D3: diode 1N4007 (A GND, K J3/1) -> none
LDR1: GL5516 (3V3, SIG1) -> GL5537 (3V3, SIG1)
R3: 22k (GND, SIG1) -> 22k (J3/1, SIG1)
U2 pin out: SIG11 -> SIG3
+ + + +
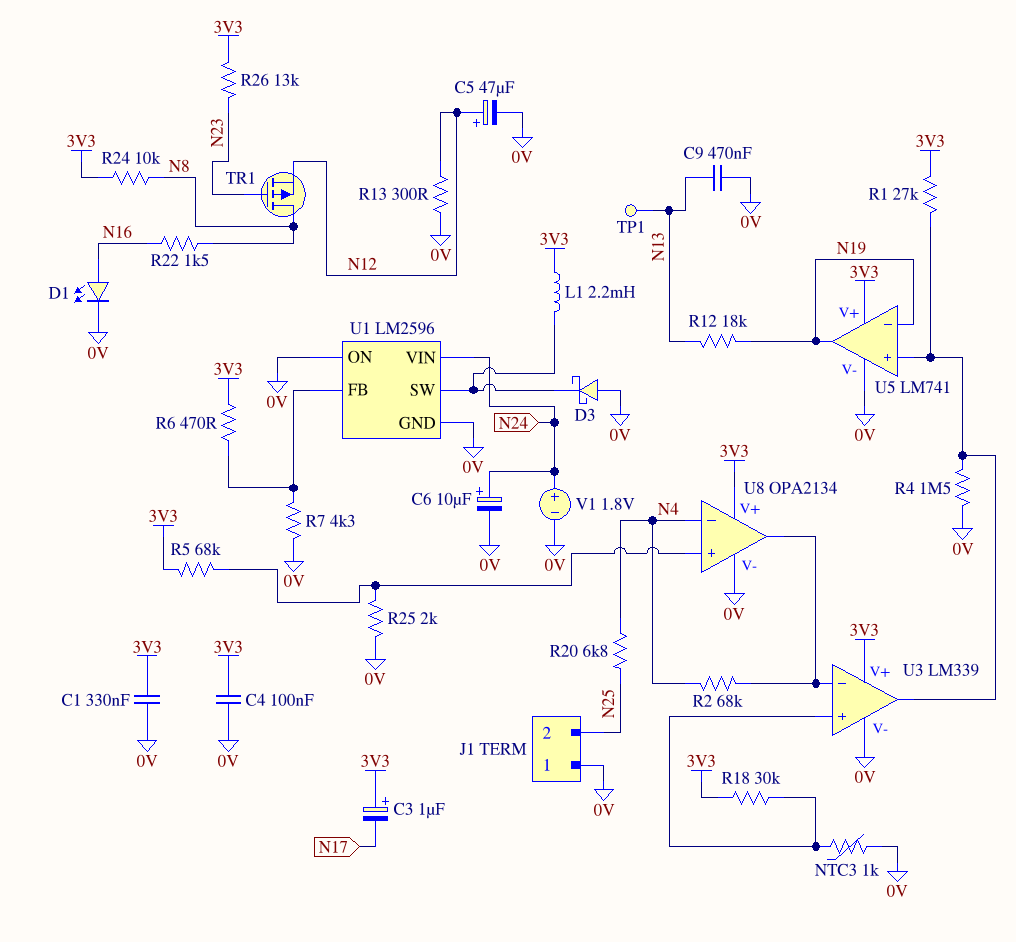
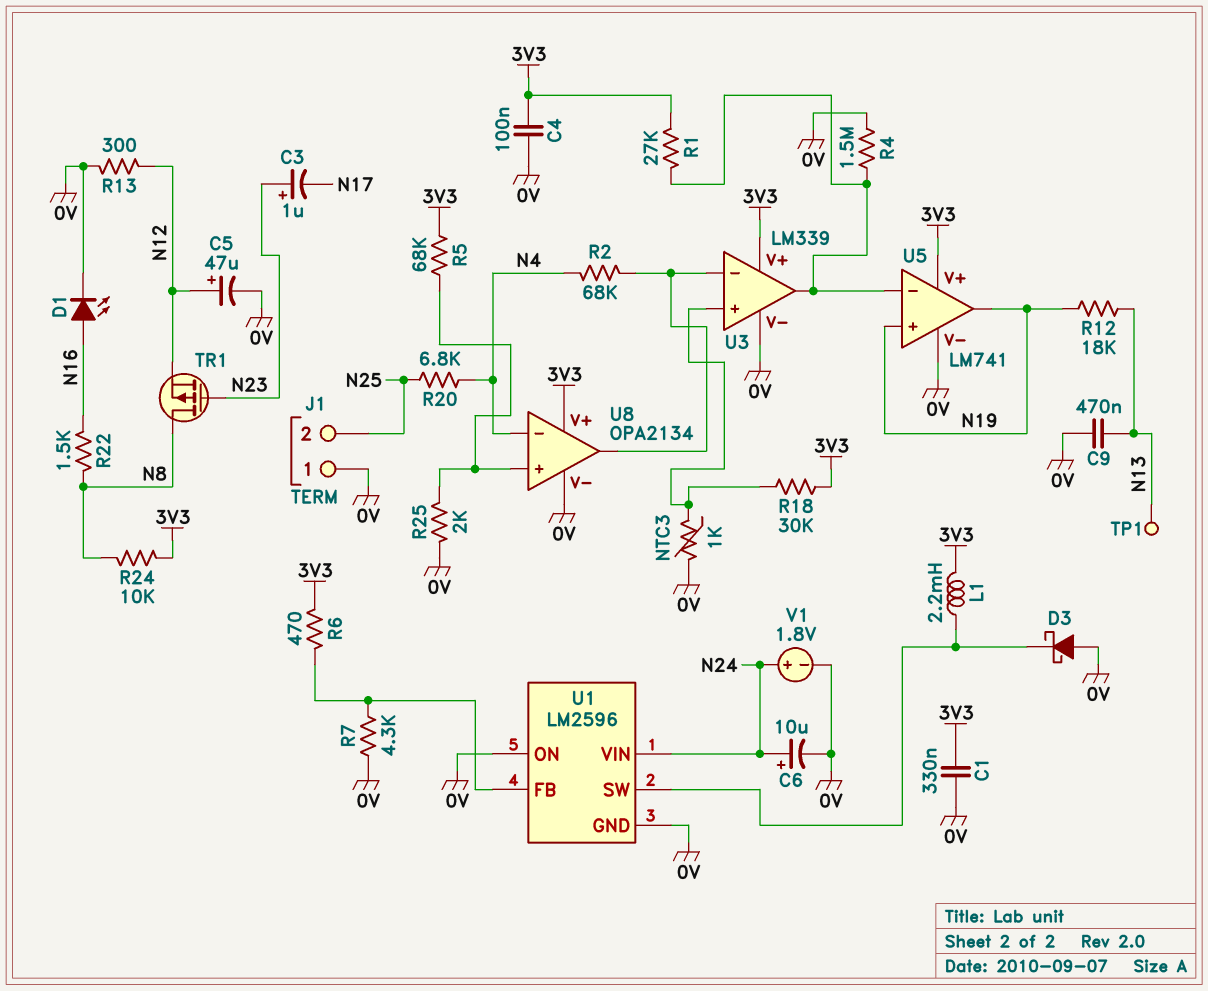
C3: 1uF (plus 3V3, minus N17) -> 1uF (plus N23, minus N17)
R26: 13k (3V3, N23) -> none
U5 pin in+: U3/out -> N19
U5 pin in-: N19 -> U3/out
+ + + +
◆ TASK TO CARRY OUT ◆
Using the material, count every line where the word "none" appears and give only the number.

◆ TASK OUTPUT ◆
2